# [Your task]
Restate the records that follow word for word. Omit the images.

★ ★ ★ ★ ★

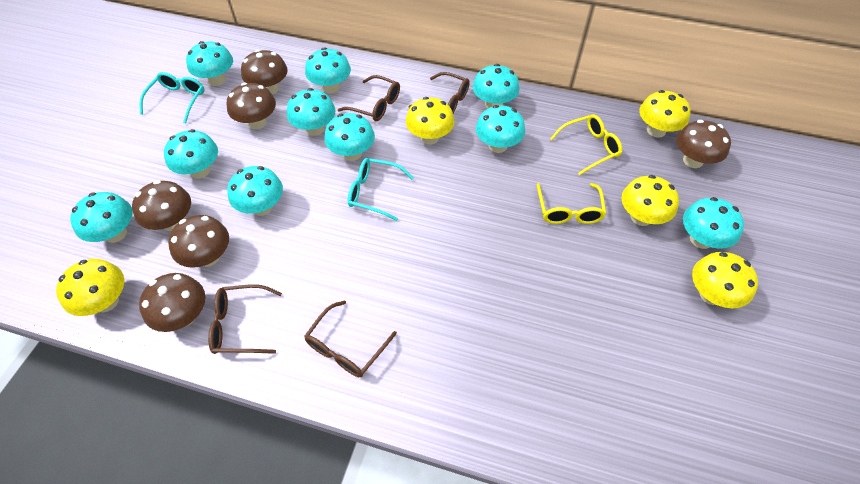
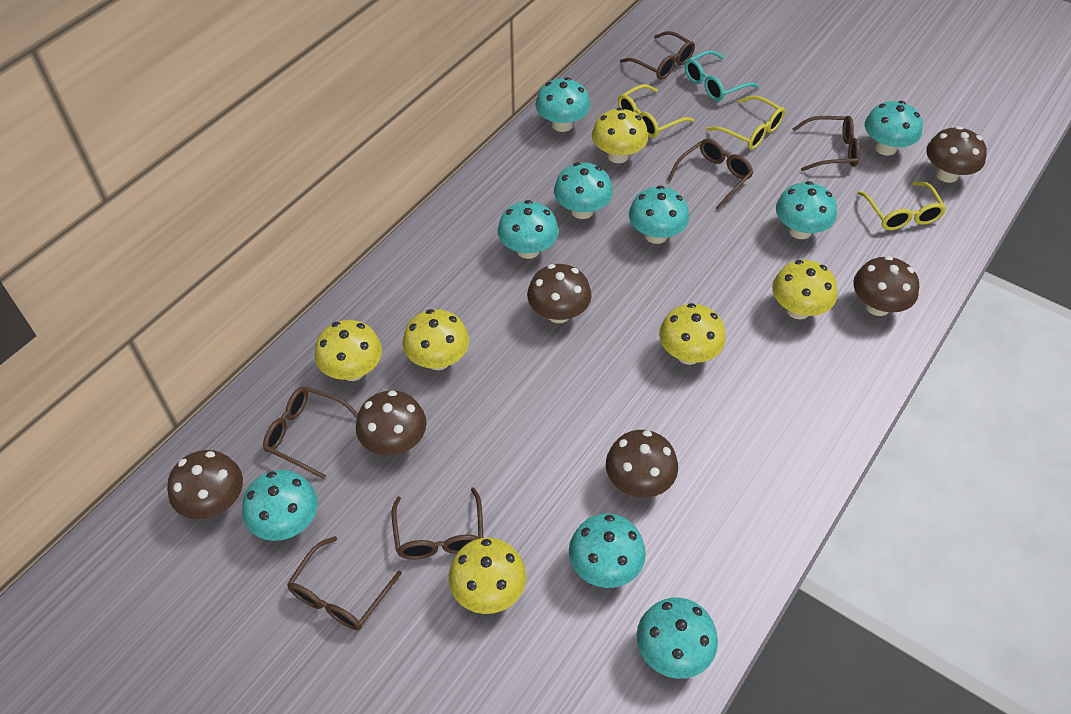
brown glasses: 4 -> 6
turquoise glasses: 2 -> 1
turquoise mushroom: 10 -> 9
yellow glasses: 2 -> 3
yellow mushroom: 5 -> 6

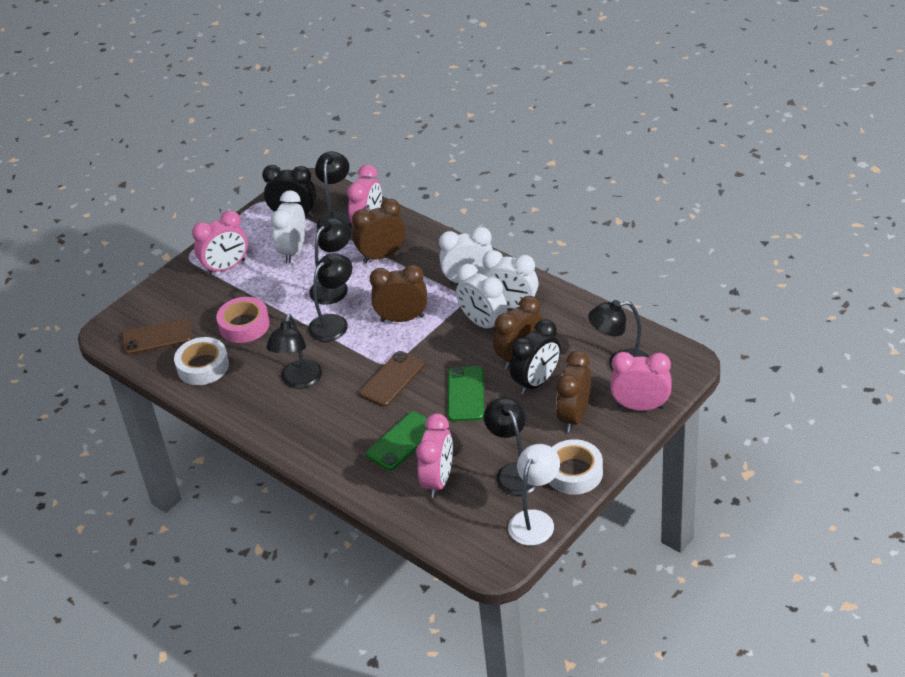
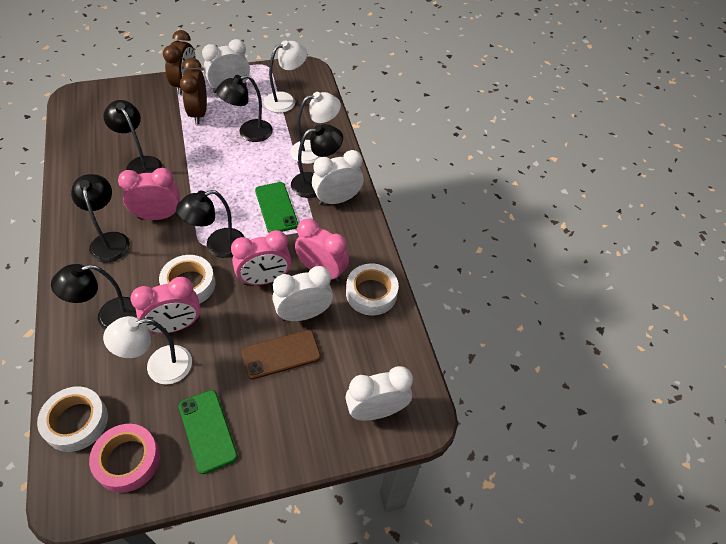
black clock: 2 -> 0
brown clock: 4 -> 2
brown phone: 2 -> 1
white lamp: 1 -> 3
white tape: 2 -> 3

★ ★ ★ ★ ★

# [Your response]
brown glasses: 4 -> 6
turquoise glasses: 2 -> 1
turquoise mushroom: 10 -> 9
yellow glasses: 2 -> 3
yellow mushroom: 5 -> 6

black clock: 2 -> 0
brown clock: 4 -> 2
brown phone: 2 -> 1
white lamp: 1 -> 3
white tape: 2 -> 3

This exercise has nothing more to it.